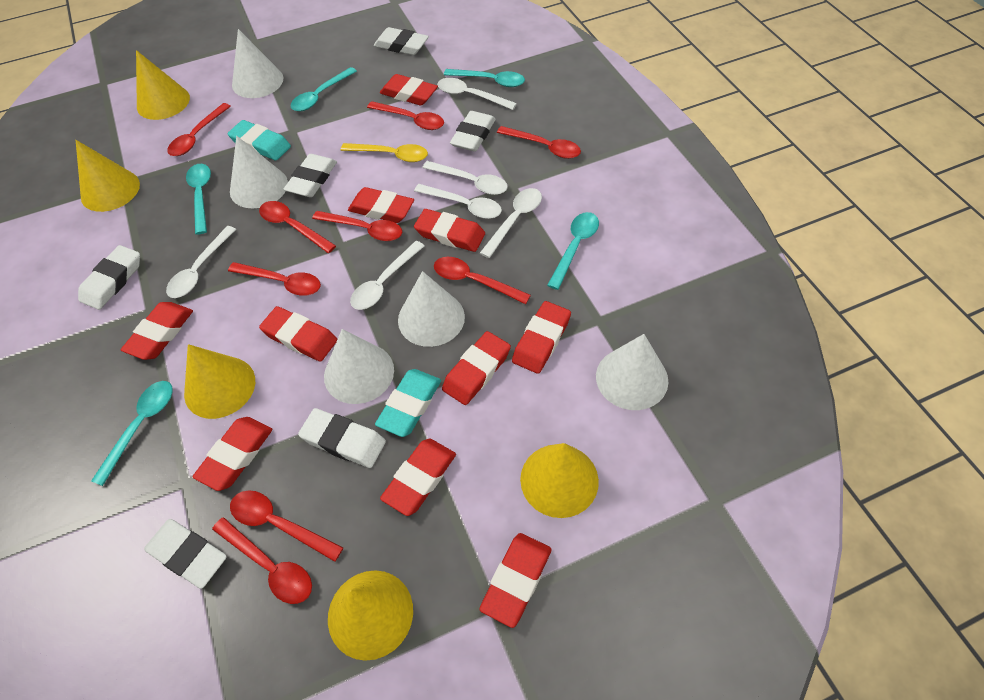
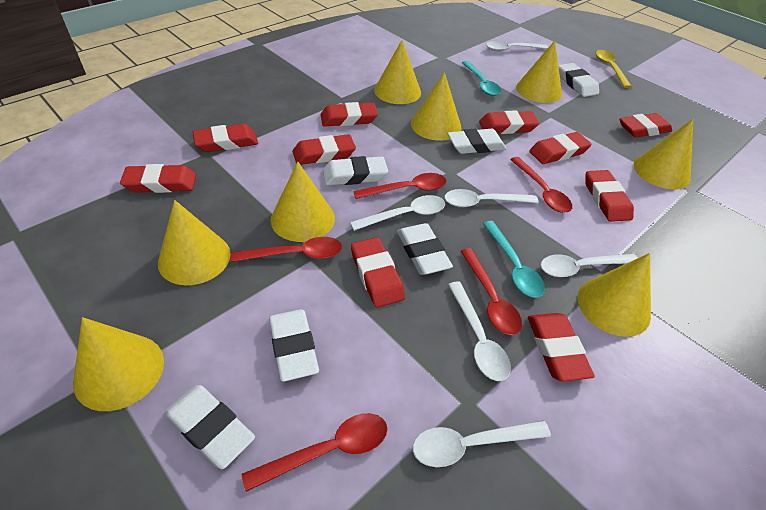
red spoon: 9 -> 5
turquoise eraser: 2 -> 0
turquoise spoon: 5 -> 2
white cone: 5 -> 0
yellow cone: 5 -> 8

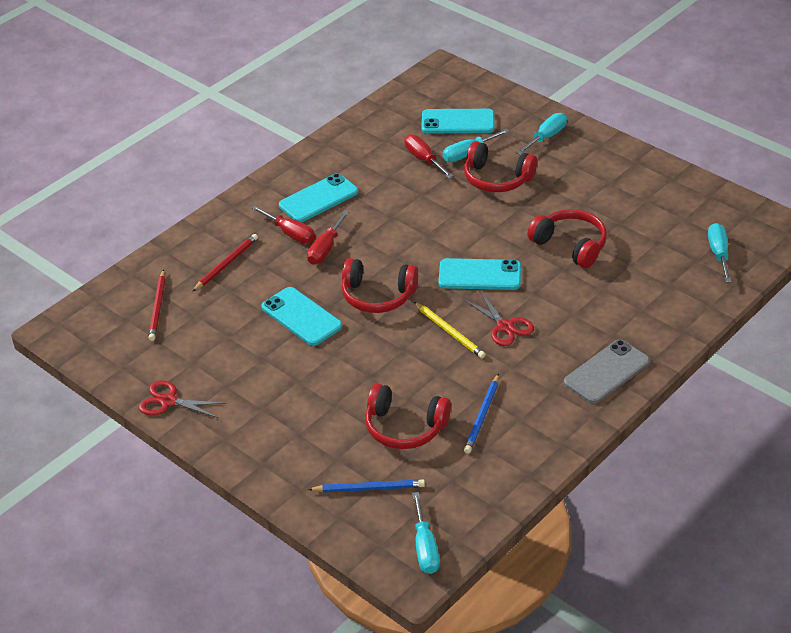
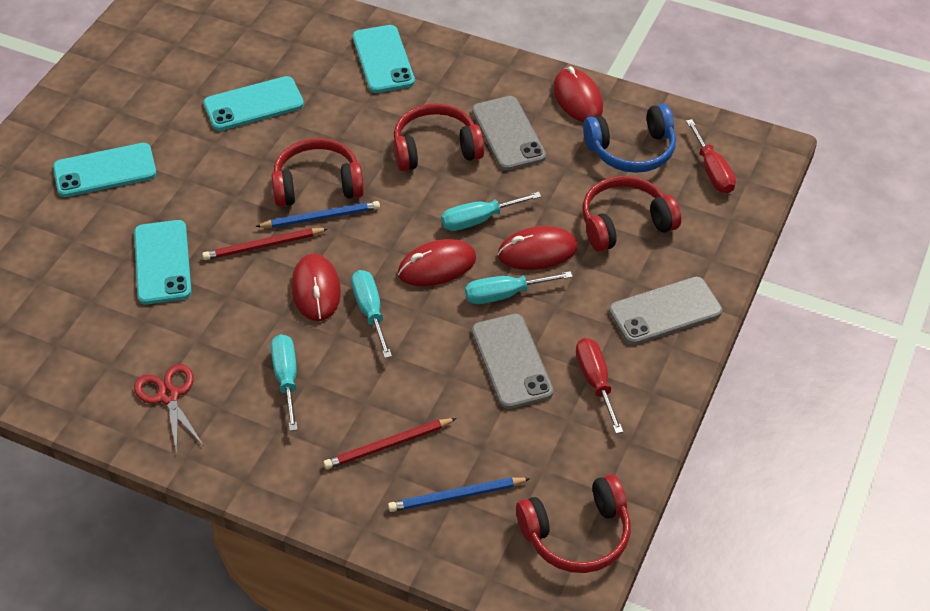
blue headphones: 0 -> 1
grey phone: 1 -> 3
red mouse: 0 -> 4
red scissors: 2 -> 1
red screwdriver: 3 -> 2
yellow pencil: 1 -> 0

------------------------------------------------------------------------

◆ To do ◆
No lines before the one containing "grey phone: 1 -> 3" belong in the answer; write out that line and each one after it exactly, through the end of the records.

◆ Output below ◆
grey phone: 1 -> 3
red mouse: 0 -> 4
red scissors: 2 -> 1
red screwdriver: 3 -> 2
yellow pencil: 1 -> 0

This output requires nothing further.